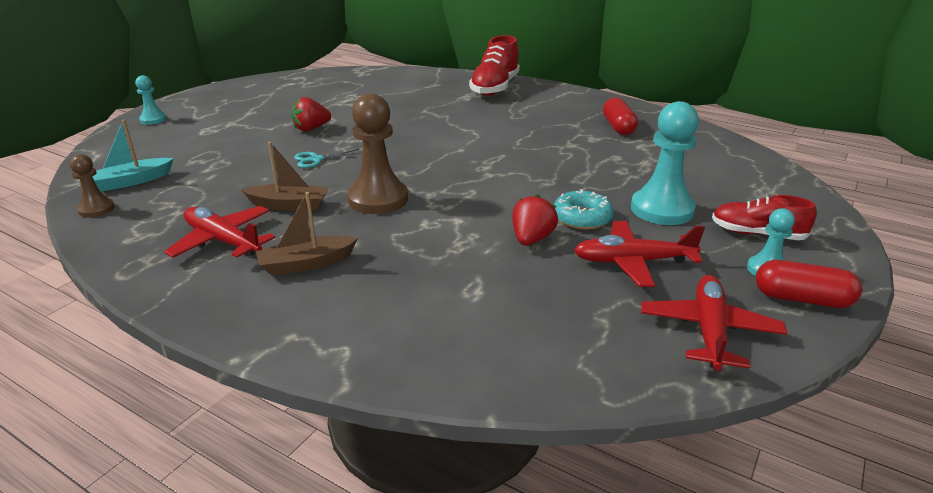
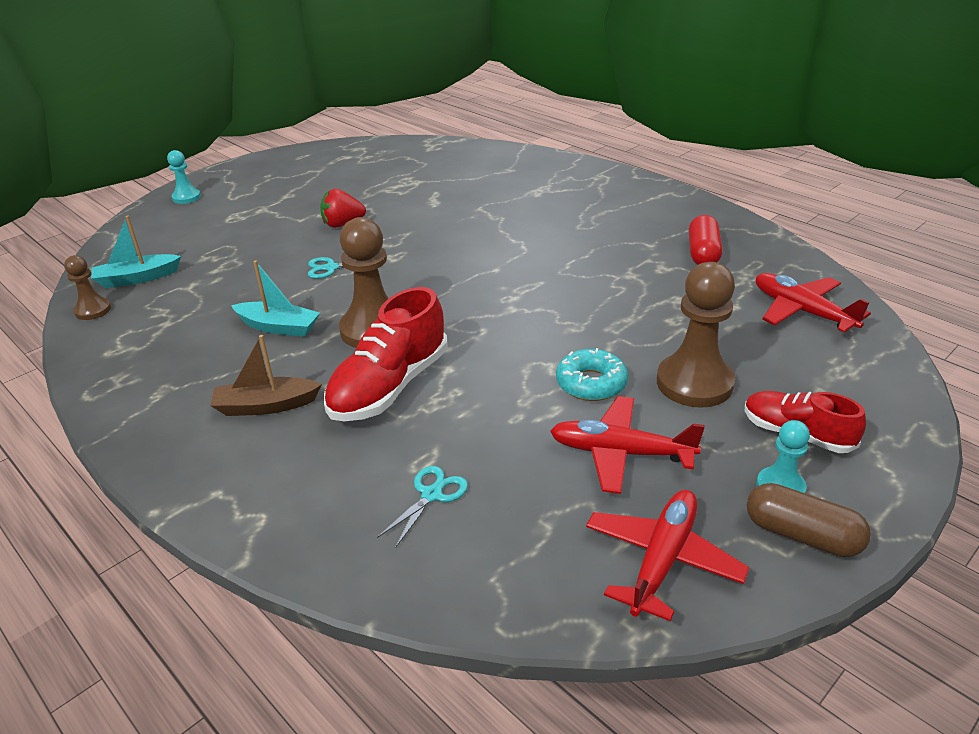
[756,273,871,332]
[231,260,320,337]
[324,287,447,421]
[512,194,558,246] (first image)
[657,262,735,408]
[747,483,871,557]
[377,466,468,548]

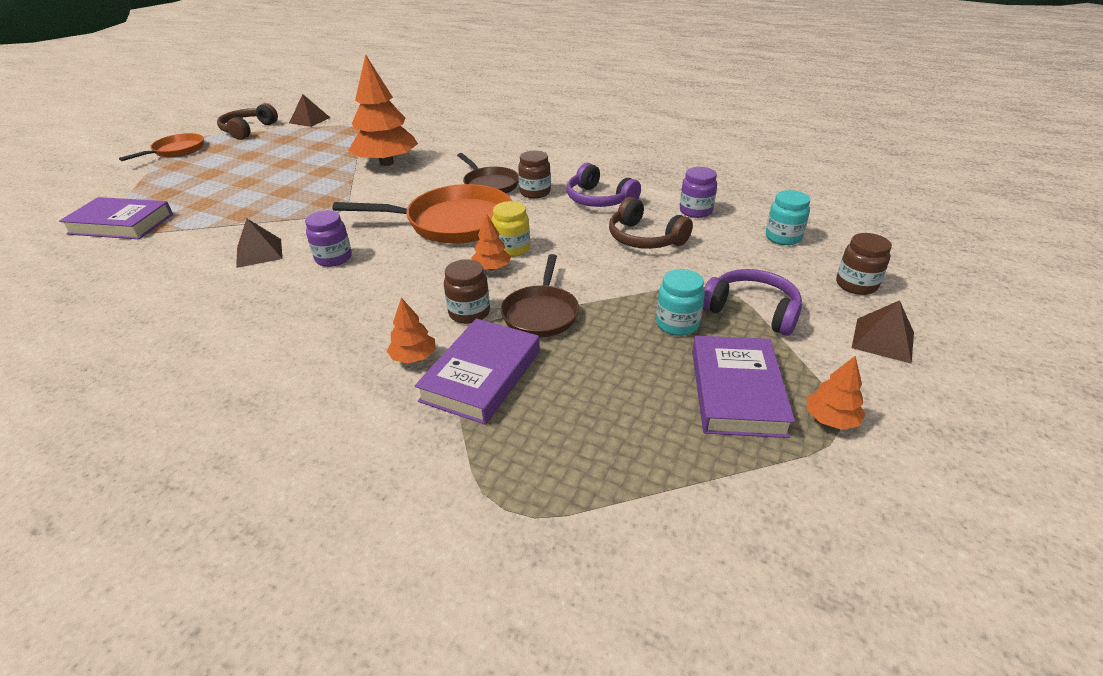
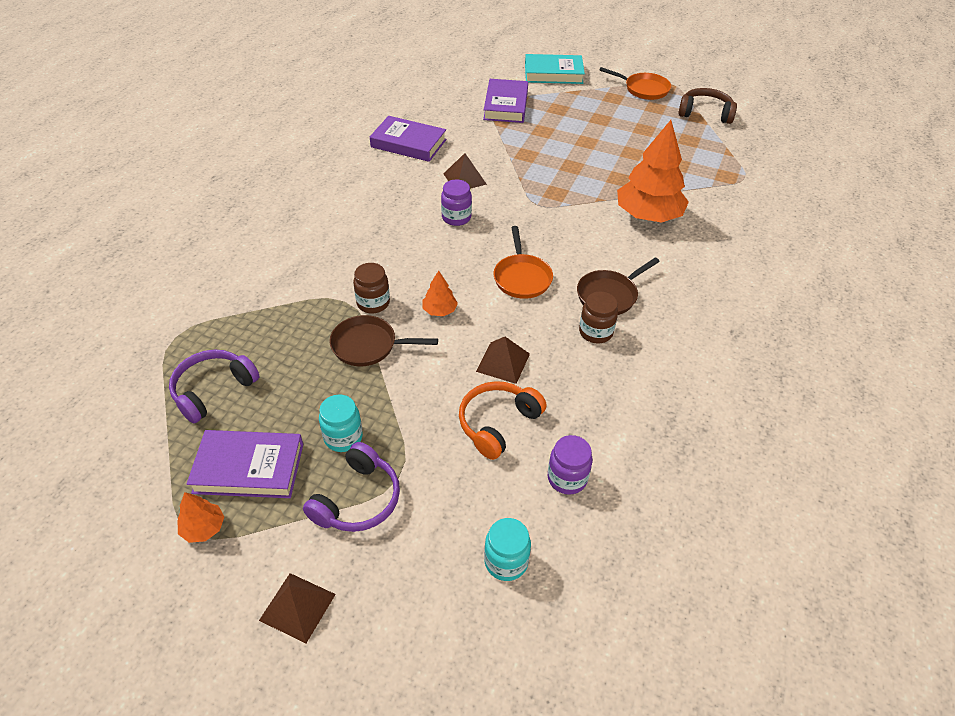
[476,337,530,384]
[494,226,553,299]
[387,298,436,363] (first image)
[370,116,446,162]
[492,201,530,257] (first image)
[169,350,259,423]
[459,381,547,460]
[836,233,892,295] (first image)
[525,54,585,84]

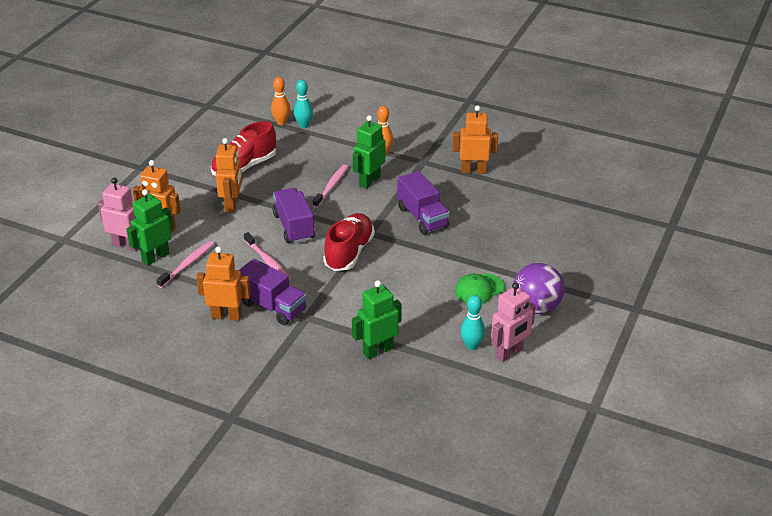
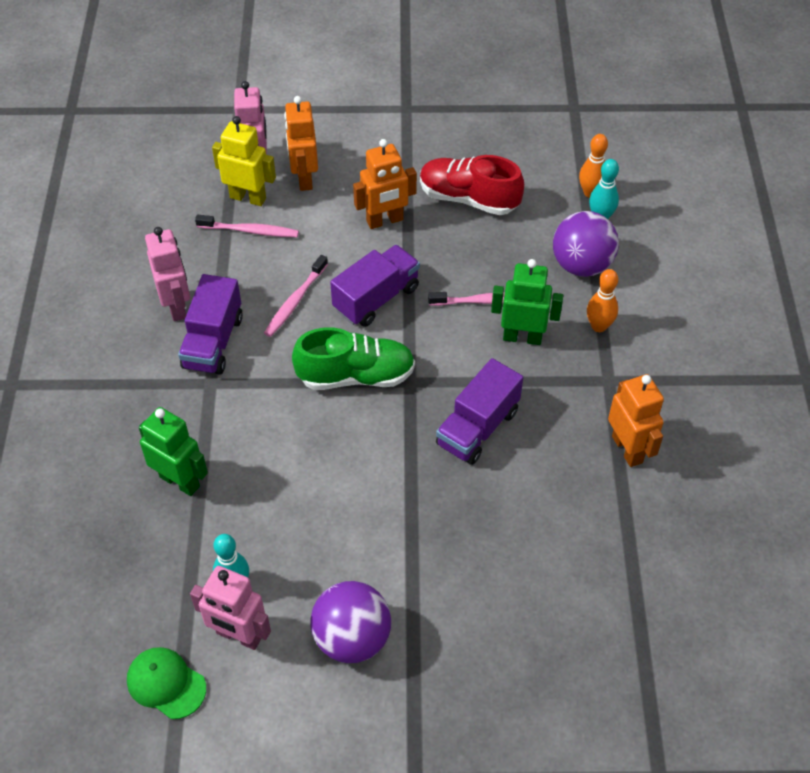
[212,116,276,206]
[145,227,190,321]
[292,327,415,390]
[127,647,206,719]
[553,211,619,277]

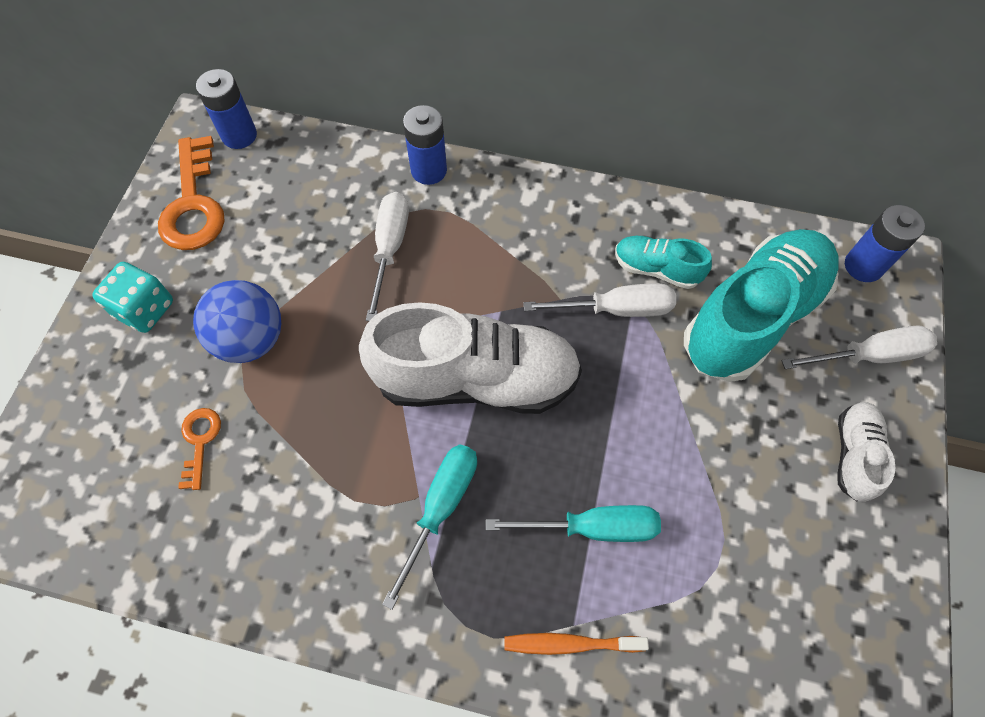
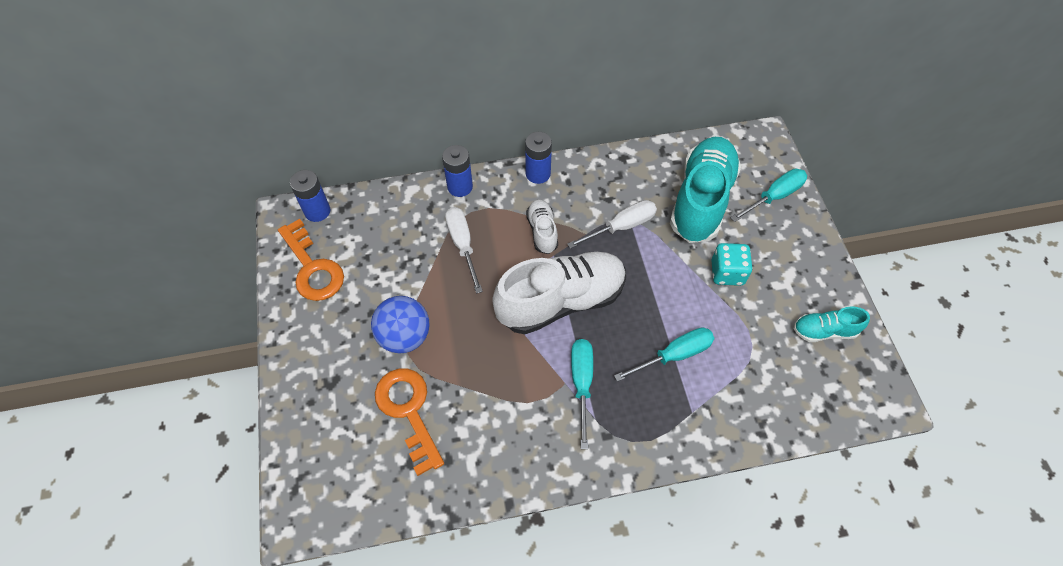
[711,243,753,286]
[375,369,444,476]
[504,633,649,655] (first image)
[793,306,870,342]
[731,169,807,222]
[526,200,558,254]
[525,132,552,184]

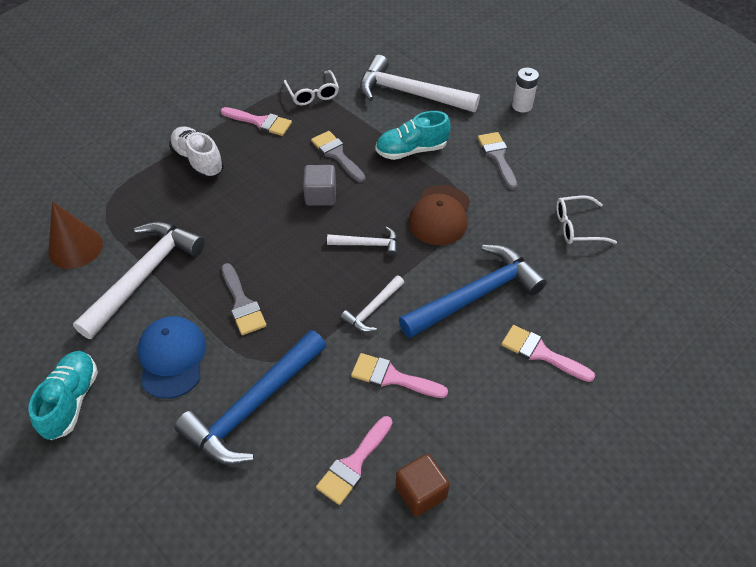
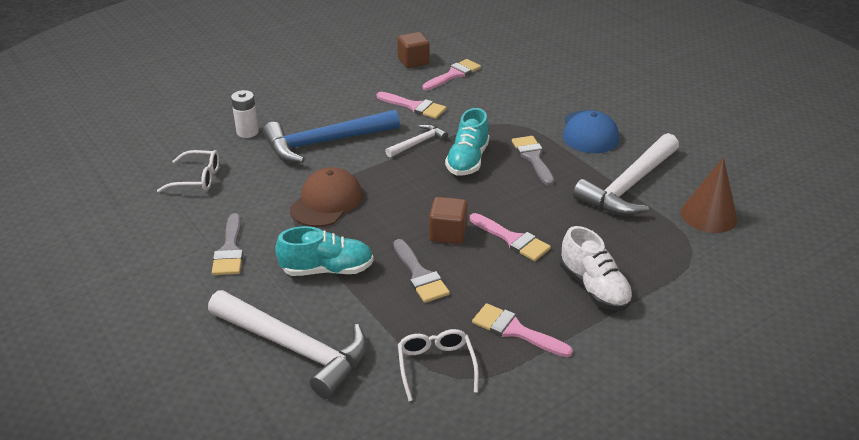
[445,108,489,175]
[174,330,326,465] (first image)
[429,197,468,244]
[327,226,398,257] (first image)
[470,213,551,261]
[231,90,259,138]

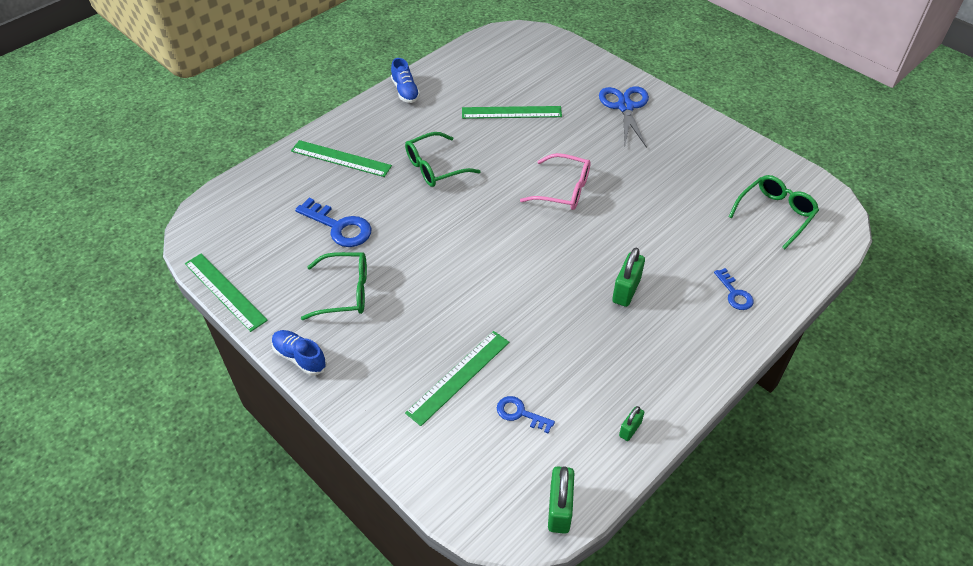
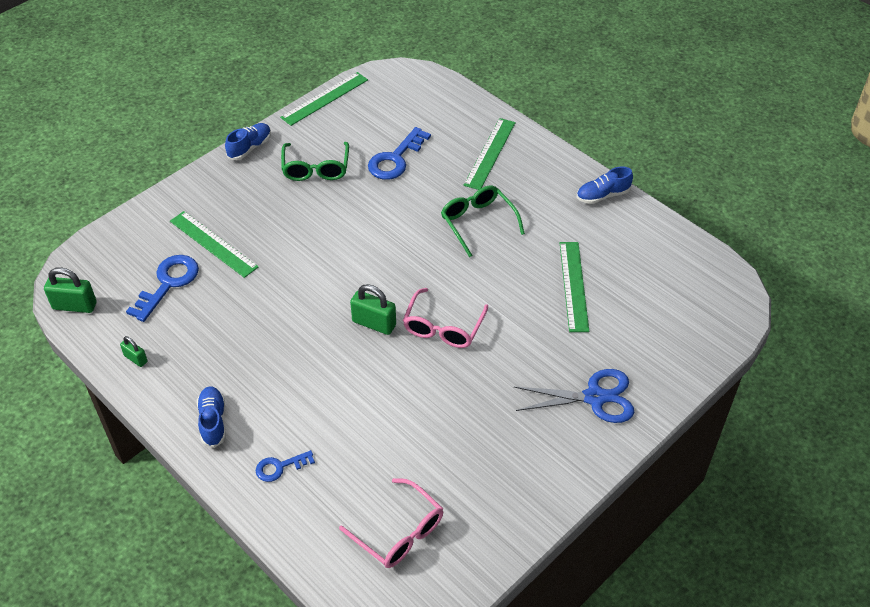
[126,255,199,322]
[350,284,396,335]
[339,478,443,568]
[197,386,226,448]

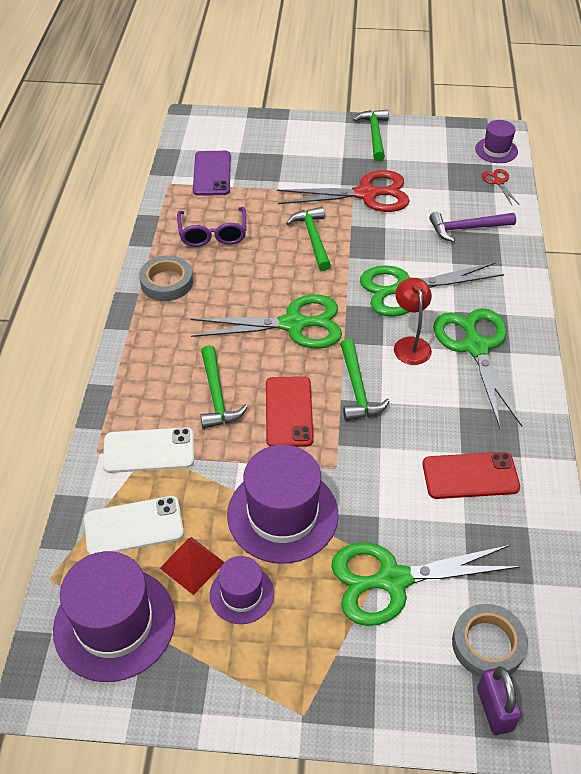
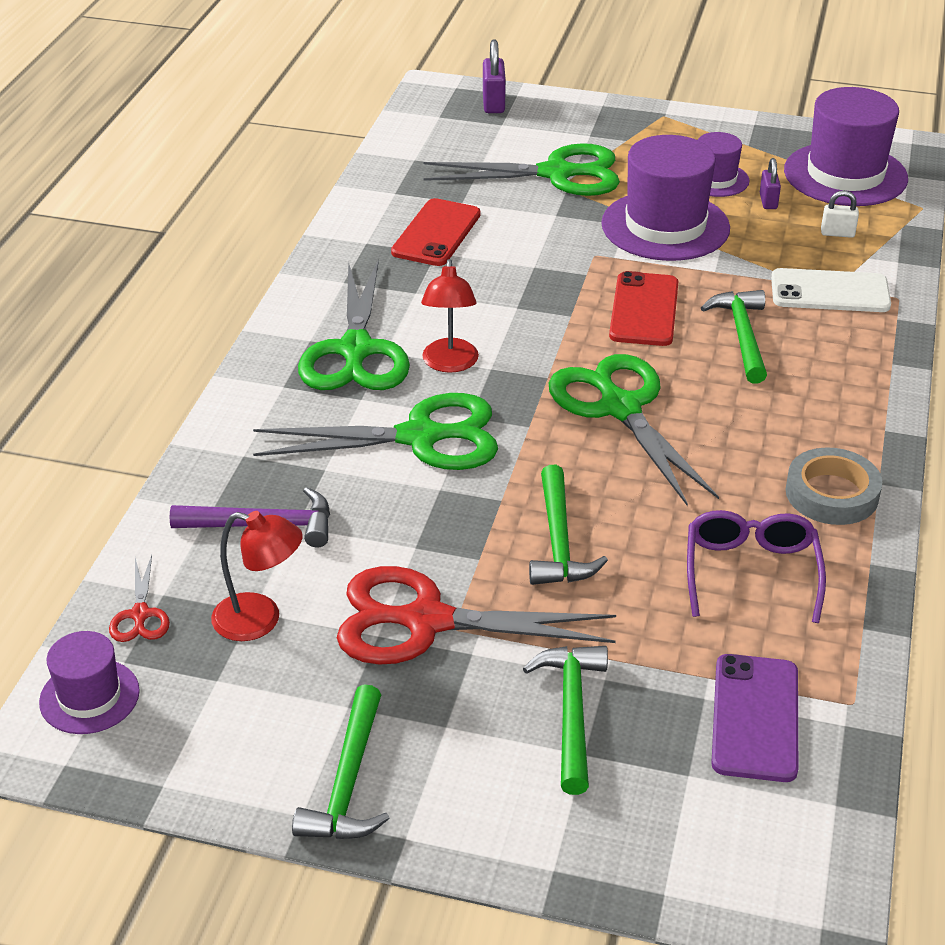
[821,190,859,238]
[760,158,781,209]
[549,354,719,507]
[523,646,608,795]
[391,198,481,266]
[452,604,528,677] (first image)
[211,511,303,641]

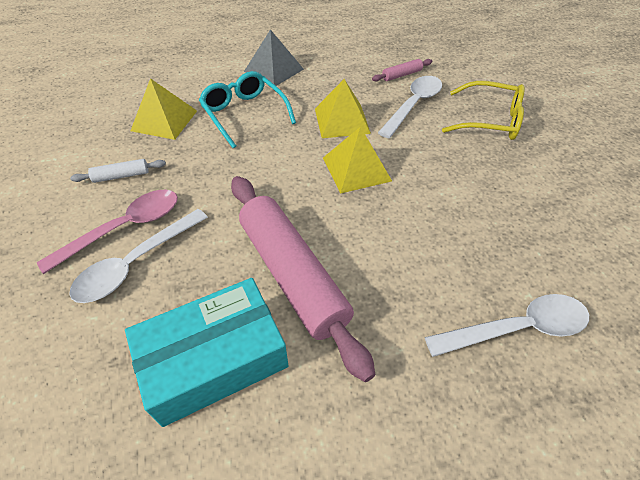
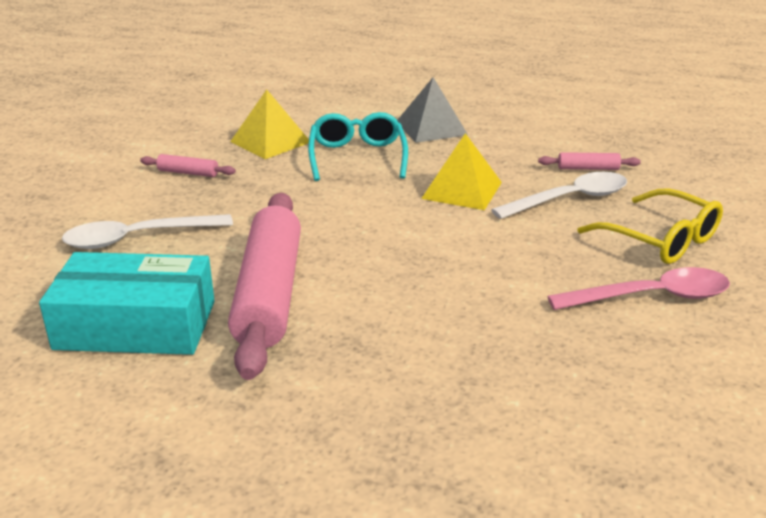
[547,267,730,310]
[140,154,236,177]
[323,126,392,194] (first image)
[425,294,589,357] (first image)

================================

## PROBLEM DESCRIPTION
A word-for-word copy of the lines from the start of the listing through the line containing "[747,483,871,557]" is the answer. Pictures stay out of it.

## WRITTEN RESPONSE
[756,273,871,332]
[231,260,320,337]
[324,287,447,421]
[512,194,558,246] (first image)
[657,262,735,408]
[747,483,871,557]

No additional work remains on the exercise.